### Extracted information
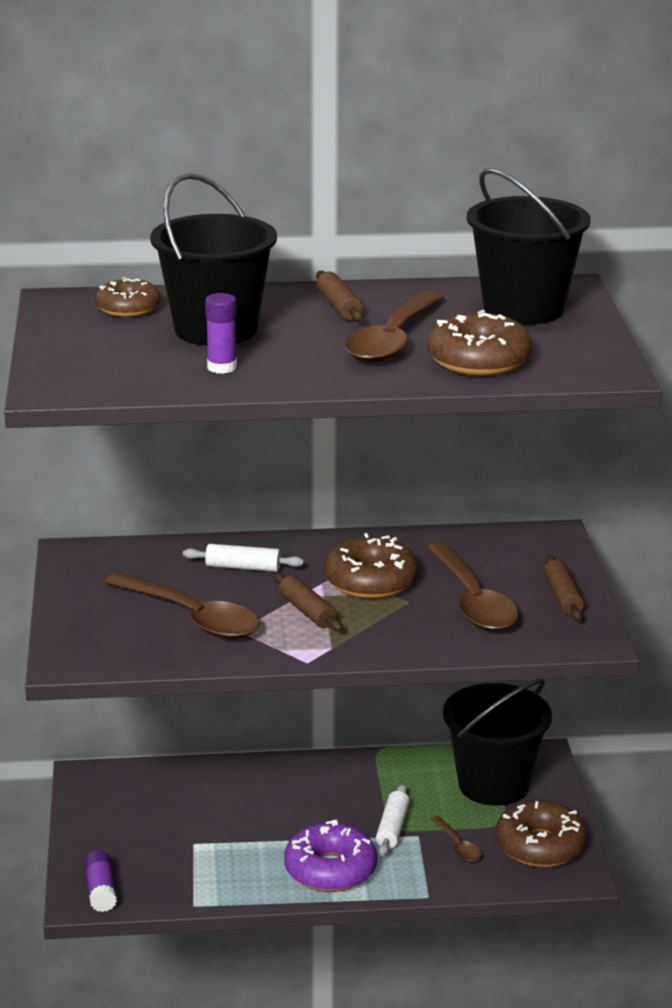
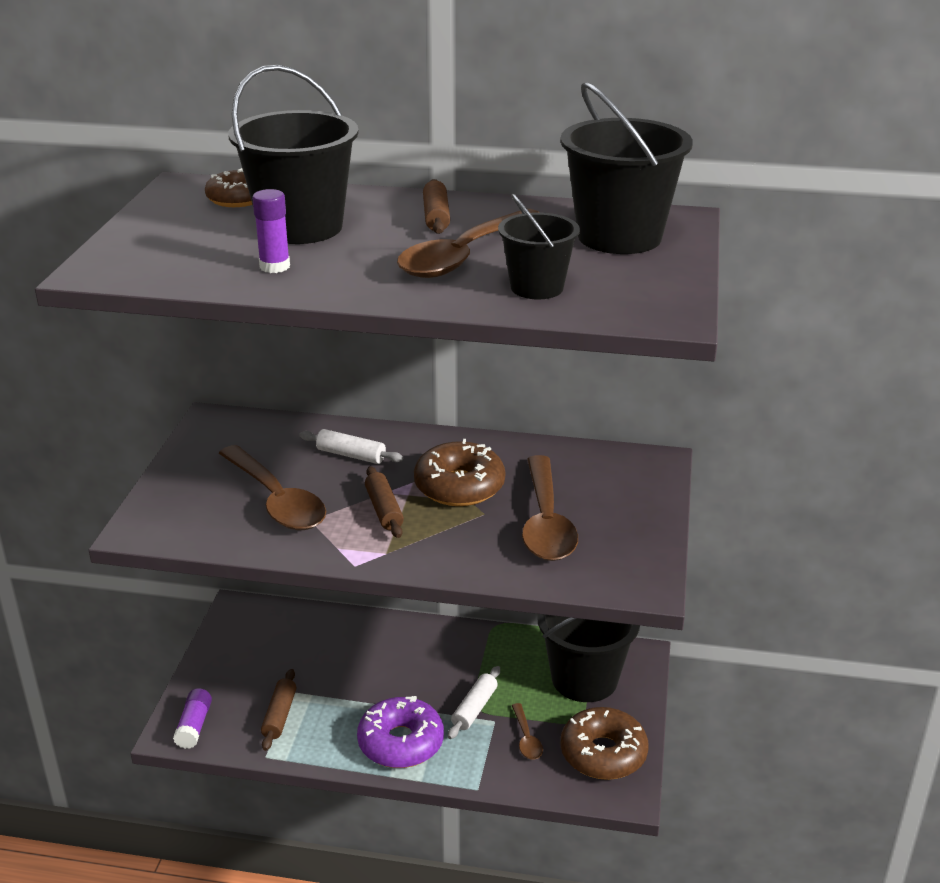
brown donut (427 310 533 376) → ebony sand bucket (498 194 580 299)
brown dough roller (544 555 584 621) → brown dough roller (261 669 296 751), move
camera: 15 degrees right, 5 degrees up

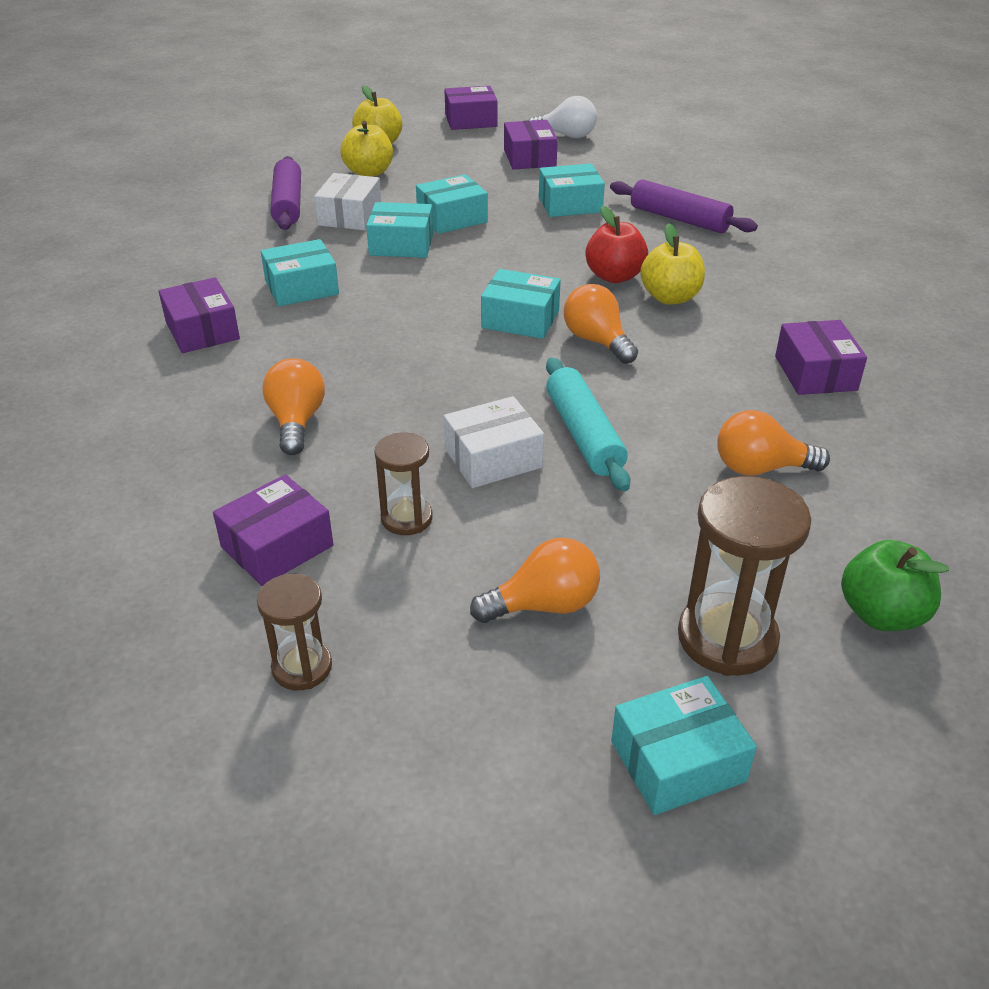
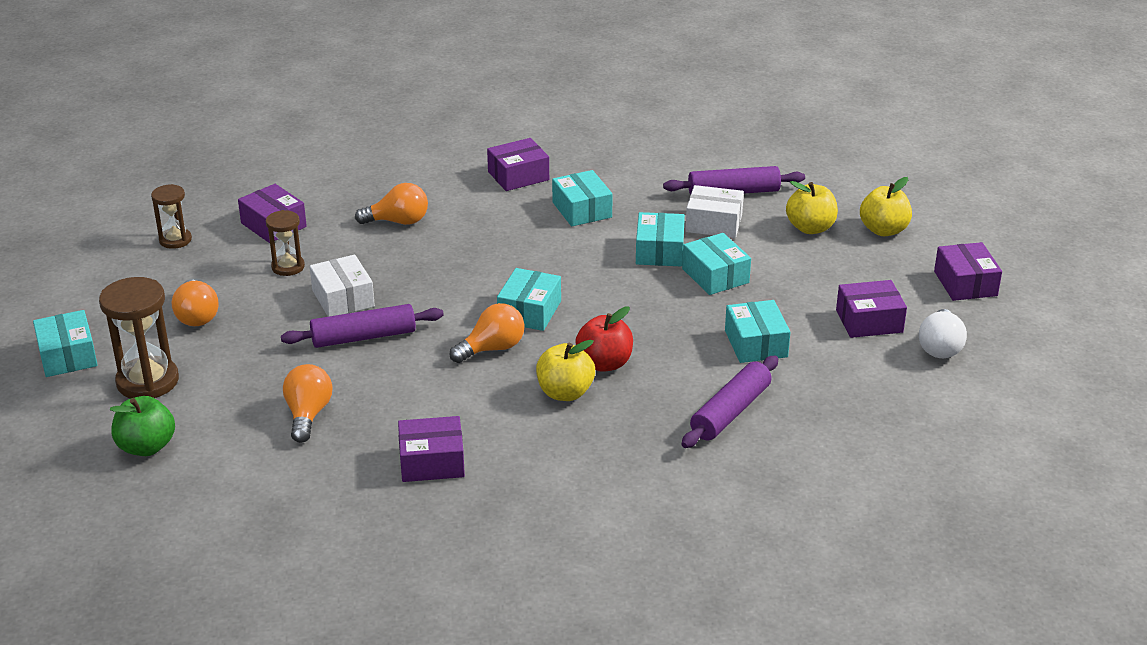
turquoise dough roller (546 358 630 491) → violet dough roller (281 304 444 348)
camera: 90 degrees right, 5 degrees down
######
About this task ::
Give a verbatim transcription of the entries, leaving out the pictures.

Solved problem ::
brown donut (427 310 533 376) → ebony sand bucket (498 194 580 299)
brown dough roller (544 555 584 621) → brown dough roller (261 669 296 751), move
camera: 15 degrees right, 5 degrees up

turquoise dough roller (546 358 630 491) → violet dough roller (281 304 444 348)
camera: 90 degrees right, 5 degrees down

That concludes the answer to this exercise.